(Outline labeling records)

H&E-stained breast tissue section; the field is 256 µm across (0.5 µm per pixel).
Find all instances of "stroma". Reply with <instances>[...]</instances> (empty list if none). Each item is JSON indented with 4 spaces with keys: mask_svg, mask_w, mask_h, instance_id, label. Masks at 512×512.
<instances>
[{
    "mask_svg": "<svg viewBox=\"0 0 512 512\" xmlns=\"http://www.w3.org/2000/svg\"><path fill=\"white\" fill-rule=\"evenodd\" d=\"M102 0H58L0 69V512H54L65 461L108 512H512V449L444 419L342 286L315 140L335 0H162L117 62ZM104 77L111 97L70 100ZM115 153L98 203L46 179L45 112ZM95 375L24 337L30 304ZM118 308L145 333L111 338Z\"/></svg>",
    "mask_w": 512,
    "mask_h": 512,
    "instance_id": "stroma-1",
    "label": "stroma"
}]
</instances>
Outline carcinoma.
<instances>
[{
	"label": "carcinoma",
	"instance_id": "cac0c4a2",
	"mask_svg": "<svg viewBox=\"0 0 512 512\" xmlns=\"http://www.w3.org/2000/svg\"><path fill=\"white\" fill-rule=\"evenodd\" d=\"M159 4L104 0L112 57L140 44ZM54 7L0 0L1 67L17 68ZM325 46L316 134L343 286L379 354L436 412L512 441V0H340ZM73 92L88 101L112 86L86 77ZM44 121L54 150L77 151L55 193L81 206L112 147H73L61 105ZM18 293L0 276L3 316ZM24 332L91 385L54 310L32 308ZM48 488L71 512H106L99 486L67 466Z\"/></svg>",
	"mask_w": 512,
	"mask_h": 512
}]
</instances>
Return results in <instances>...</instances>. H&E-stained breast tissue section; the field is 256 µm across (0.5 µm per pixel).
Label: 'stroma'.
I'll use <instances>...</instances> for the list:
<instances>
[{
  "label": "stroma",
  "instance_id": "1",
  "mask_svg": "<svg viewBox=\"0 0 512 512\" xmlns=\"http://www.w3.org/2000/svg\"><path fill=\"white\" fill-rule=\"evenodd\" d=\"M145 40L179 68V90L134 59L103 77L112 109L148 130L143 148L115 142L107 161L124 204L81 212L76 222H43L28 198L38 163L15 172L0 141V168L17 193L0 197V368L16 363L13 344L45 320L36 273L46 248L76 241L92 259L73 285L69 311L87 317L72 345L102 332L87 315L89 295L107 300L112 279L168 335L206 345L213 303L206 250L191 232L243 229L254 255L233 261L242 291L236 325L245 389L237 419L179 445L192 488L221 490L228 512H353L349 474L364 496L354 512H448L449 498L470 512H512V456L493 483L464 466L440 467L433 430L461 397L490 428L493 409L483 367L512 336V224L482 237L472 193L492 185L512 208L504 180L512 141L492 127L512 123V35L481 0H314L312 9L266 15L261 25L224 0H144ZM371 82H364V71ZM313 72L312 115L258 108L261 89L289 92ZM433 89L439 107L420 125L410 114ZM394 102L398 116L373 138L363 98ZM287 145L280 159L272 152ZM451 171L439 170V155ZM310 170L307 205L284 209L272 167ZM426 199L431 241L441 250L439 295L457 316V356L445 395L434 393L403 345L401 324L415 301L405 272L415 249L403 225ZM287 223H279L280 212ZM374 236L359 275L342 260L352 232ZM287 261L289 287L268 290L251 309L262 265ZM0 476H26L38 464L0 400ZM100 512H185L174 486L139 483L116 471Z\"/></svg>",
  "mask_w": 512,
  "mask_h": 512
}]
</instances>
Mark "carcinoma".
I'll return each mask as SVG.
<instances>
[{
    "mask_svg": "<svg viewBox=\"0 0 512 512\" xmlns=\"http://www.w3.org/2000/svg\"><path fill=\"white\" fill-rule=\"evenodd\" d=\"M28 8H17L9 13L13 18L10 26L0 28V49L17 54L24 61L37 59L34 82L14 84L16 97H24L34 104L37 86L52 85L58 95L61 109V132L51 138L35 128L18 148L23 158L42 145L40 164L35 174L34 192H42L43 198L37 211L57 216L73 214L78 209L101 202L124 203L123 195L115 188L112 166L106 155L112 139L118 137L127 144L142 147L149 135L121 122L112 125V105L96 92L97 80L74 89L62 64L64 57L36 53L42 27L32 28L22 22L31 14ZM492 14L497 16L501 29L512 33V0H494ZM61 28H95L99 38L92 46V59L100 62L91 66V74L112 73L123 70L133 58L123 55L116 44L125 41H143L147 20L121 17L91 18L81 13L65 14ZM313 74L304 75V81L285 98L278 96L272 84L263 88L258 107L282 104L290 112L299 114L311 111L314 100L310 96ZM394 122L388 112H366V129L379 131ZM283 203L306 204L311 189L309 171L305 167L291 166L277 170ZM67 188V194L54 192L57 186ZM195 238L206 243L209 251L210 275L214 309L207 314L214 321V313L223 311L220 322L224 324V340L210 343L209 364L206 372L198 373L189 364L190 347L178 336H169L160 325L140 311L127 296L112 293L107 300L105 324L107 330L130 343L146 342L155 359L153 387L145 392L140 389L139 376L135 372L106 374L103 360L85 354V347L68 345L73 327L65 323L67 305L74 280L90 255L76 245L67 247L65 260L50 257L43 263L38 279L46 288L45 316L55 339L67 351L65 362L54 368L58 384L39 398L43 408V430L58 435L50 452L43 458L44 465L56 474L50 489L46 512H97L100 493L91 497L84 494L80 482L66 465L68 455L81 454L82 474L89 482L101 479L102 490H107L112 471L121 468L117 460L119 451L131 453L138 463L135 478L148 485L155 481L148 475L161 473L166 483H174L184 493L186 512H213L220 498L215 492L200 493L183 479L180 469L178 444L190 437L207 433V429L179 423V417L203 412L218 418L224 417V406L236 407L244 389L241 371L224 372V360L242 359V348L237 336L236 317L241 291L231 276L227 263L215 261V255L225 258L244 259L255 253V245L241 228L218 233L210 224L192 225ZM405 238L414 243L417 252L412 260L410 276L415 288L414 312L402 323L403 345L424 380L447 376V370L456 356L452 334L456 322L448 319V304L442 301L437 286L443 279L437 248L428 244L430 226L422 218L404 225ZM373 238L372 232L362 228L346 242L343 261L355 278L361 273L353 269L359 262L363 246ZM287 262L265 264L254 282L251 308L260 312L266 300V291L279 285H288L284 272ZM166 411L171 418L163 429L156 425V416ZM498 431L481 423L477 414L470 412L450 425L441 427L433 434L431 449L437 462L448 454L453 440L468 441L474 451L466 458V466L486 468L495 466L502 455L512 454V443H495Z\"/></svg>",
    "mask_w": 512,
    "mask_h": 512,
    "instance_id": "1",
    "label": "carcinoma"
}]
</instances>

**Task description:**
Please quote every record above exactly as it appears.

**Output:**
H&E-stained breast tissue section; the field is 256 µm across (0.5 µm per pixel).
Find all instances of "stroma". Reply with <instances>[...]</instances> (empty list if none). Each item is JSON indented with 4 spaces with keys: mask_svg, mask_w, mask_h, instance_id, label. Masks at 512×512.
<instances>
[{
    "mask_svg": "<svg viewBox=\"0 0 512 512\" xmlns=\"http://www.w3.org/2000/svg\"><path fill=\"white\" fill-rule=\"evenodd\" d=\"M102 0H58L0 69V512H54L65 461L108 512H512V449L444 419L342 286L315 140L335 0H162L117 62ZM104 77L111 97L70 100ZM115 153L98 203L46 179L45 112ZM95 375L24 337L30 304ZM118 308L145 333L111 338Z\"/></svg>",
    "mask_w": 512,
    "mask_h": 512,
    "instance_id": "stroma-1",
    "label": "stroma"
}]
</instances>
Outline carcinoma.
<instances>
[{
	"label": "carcinoma",
	"instance_id": "cac0c4a2",
	"mask_svg": "<svg viewBox=\"0 0 512 512\" xmlns=\"http://www.w3.org/2000/svg\"><path fill=\"white\" fill-rule=\"evenodd\" d=\"M159 4L104 0L112 57L140 44ZM54 7L0 0L1 67L17 68ZM325 46L316 134L343 286L379 354L436 412L512 441V0H340ZM73 92L88 101L112 86L86 77ZM44 121L54 150L77 151L55 193L81 206L112 147H73L61 105ZM18 293L0 276L3 316ZM24 332L91 385L54 310L32 308ZM48 488L71 512H106L99 486L67 466Z\"/></svg>",
	"mask_w": 512,
	"mask_h": 512
}]
</instances>
Return results in <instances>...</instances>. H&E-stained breast tissue section; the field is 256 µm across (0.5 µm per pixel).
Label: 'stroma'.
I'll use <instances>...</instances> for the list:
<instances>
[{
  "label": "stroma",
  "instance_id": "1",
  "mask_svg": "<svg viewBox=\"0 0 512 512\" xmlns=\"http://www.w3.org/2000/svg\"><path fill=\"white\" fill-rule=\"evenodd\" d=\"M145 40L179 68V90L134 59L103 77L112 109L148 130L143 148L115 142L107 161L124 204L81 212L76 222H43L28 198L38 163L15 172L0 141V168L17 193L0 197V368L16 363L13 344L45 320L36 273L46 248L76 241L92 259L73 285L69 311L87 317L72 345L102 332L87 315L89 295L107 300L112 279L168 335L206 345L213 303L206 250L191 232L243 229L254 255L233 261L242 291L236 325L245 389L237 419L179 445L192 488L221 490L228 512H353L349 474L364 496L354 512H448L449 498L470 512H512V456L493 483L464 466L440 467L433 430L461 397L490 428L493 409L483 367L512 336V224L482 237L472 193L492 185L512 208L504 180L512 141L492 127L512 123V35L481 0H314L312 9L266 15L261 25L224 0H144ZM371 82H364V71ZM313 72L312 115L258 108L261 89L289 92ZM433 89L439 107L420 125L410 114ZM394 102L398 116L373 138L363 98ZM287 145L280 159L272 152ZM451 171L439 170V155ZM310 170L307 205L284 209L272 167ZM426 199L431 241L441 250L439 295L457 316V356L445 395L434 393L403 345L401 324L415 301L405 272L415 249L403 225ZM287 223H279L280 212ZM374 236L359 275L342 260L352 232ZM287 261L289 287L268 290L251 309L262 265ZM0 476H26L38 464L0 400ZM100 512H185L174 486L139 483L116 471Z\"/></svg>",
  "mask_w": 512,
  "mask_h": 512
}]
</instances>
Mark "carcinoma".
I'll return each mask as SVG.
<instances>
[{
    "mask_svg": "<svg viewBox=\"0 0 512 512\" xmlns=\"http://www.w3.org/2000/svg\"><path fill=\"white\" fill-rule=\"evenodd\" d=\"M28 8H17L9 13L13 18L10 26L0 28V49L17 54L24 61L37 59L34 82L14 84L16 97H24L34 104L37 86L52 85L58 95L61 109V132L51 138L35 128L18 148L23 158L42 145L40 164L35 174L34 192H42L43 198L37 211L57 216L73 214L78 209L101 202L124 203L123 195L115 188L112 166L106 155L112 139L118 137L127 144L142 147L149 135L121 122L112 125V105L96 92L97 80L74 89L62 64L64 57L36 53L42 27L32 28L22 22L31 14ZM492 14L497 16L501 29L512 33V0H494ZM61 28H95L99 38L92 46V59L100 62L91 66V74L112 73L123 70L133 58L123 55L116 44L125 41H143L147 20L121 17L91 18L81 13L65 14ZM313 74L304 75V81L285 98L278 96L272 84L263 88L258 107L282 104L290 112L299 114L311 111L314 100L310 96ZM394 122L388 112H366V129L379 131ZM283 203L306 204L311 189L309 171L305 167L291 166L277 170ZM67 188V194L54 192L57 186ZM195 238L206 243L209 251L210 275L214 309L207 314L214 321V313L223 311L220 322L224 324V340L210 343L209 364L206 372L198 373L189 364L190 347L178 336H169L160 325L140 311L127 296L112 293L107 300L105 324L107 330L130 343L146 342L155 359L153 387L145 392L140 389L139 376L135 372L106 374L103 360L85 354V347L68 345L73 327L65 323L67 305L74 280L90 255L76 245L67 247L65 260L50 257L43 263L38 279L46 288L45 316L55 339L67 351L65 362L54 368L58 384L39 398L43 408V430L58 435L50 452L43 458L44 465L56 474L50 489L46 512H97L100 493L91 497L84 494L80 482L66 465L68 455L81 454L82 474L89 482L101 479L102 490H107L112 471L121 468L117 460L119 451L131 453L138 463L135 478L148 485L155 481L148 475L161 473L166 483H174L184 493L186 512H213L220 498L215 492L200 493L183 479L180 469L178 444L190 437L207 433V429L179 423V417L203 412L218 418L224 417V406L236 407L244 389L241 371L224 372V360L242 359V348L237 336L236 317L241 291L231 276L227 263L215 261V255L225 258L244 259L255 253V245L241 228L218 233L210 224L192 225ZM405 238L414 243L417 252L412 260L410 276L415 288L414 312L402 323L403 345L424 380L447 376V370L456 356L452 334L456 322L448 319V304L442 301L437 286L443 279L437 248L428 244L430 226L422 218L404 225ZM373 238L372 232L362 228L346 242L343 261L355 278L361 273L353 269L359 262L363 246ZM287 262L265 264L254 282L251 308L260 312L266 300V291L279 285H288L284 272ZM166 411L171 418L163 429L156 425V416ZM498 431L481 423L477 414L470 412L450 425L441 427L433 434L431 449L437 462L448 454L453 440L468 441L474 451L466 458V466L486 468L495 466L502 455L512 454V443H495Z\"/></svg>",
    "mask_w": 512,
    "mask_h": 512,
    "instance_id": "1",
    "label": "carcinoma"
}]
</instances>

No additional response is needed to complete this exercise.